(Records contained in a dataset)

= Beginning of Section =

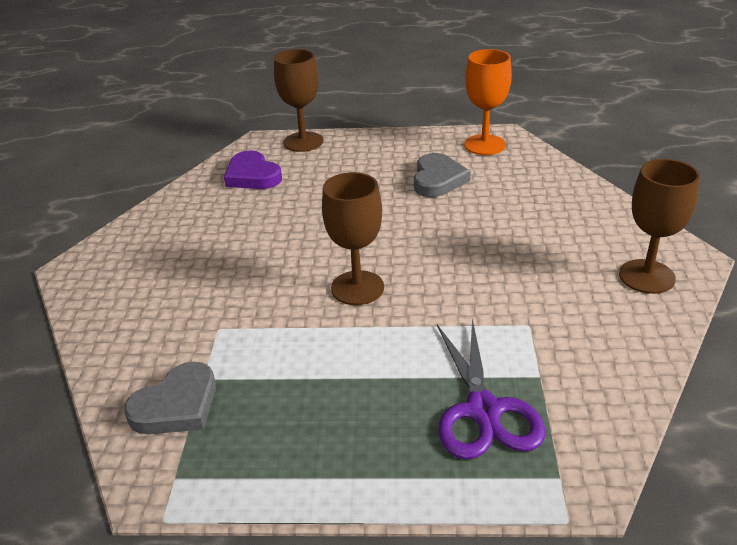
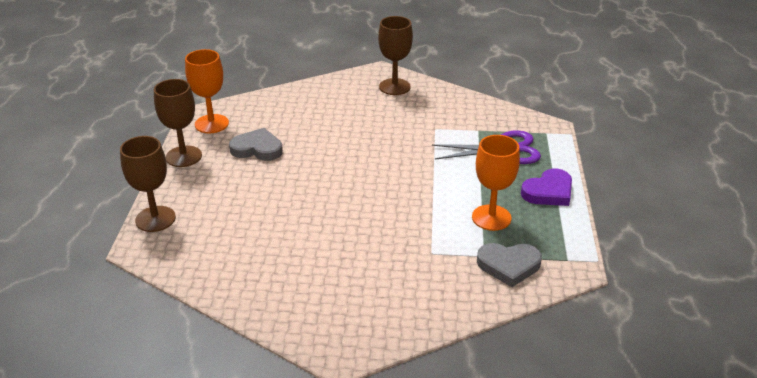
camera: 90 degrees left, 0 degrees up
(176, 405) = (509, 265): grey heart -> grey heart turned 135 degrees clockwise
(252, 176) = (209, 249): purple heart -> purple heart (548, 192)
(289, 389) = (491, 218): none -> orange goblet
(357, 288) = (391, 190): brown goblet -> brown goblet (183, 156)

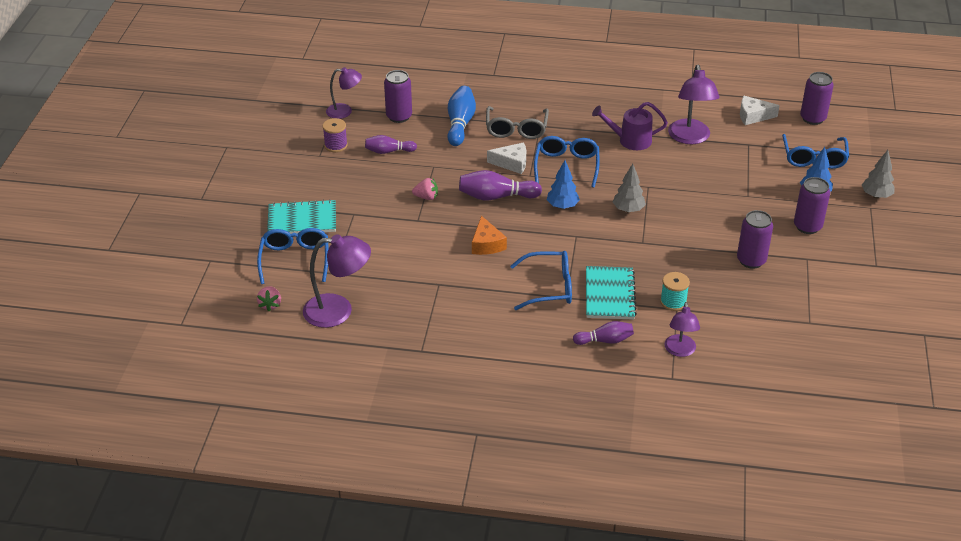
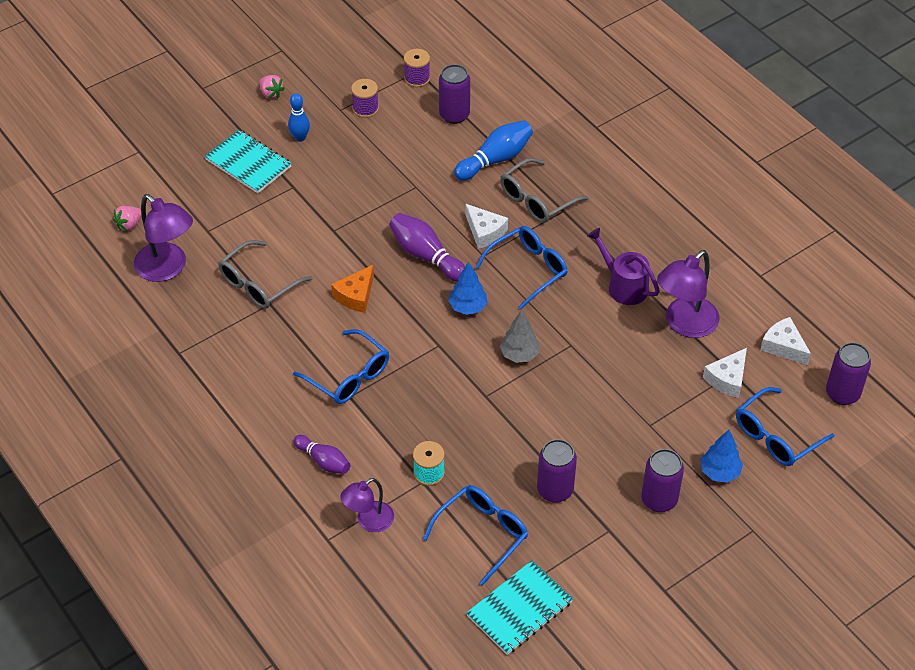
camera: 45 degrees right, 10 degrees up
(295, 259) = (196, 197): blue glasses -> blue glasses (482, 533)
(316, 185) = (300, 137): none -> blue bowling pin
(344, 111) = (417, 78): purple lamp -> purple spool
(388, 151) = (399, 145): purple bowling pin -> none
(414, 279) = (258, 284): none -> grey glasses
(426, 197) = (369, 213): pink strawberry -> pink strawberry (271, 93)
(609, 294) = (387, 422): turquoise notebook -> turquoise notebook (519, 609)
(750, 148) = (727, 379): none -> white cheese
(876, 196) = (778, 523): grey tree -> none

= End of Section =

* Task objective
Except for the pictures, set down each line of the records exactly as it appears.

* Answer section
camera: 90 degrees left, 0 degrees up
(176, 405) = (509, 265): grey heart -> grey heart turned 135 degrees clockwise
(252, 176) = (209, 249): purple heart -> purple heart (548, 192)
(289, 389) = (491, 218): none -> orange goblet
(357, 288) = (391, 190): brown goblet -> brown goblet (183, 156)

camera: 45 degrees right, 10 degrees up
(295, 259) = (196, 197): blue glasses -> blue glasses (482, 533)
(316, 185) = (300, 137): none -> blue bowling pin
(344, 111) = (417, 78): purple lamp -> purple spool
(388, 151) = (399, 145): purple bowling pin -> none
(414, 279) = (258, 284): none -> grey glasses
(426, 197) = (369, 213): pink strawberry -> pink strawberry (271, 93)
(609, 294) = (387, 422): turquoise notebook -> turquoise notebook (519, 609)
(750, 148) = (727, 379): none -> white cheese
(876, 196) = (778, 523): grey tree -> none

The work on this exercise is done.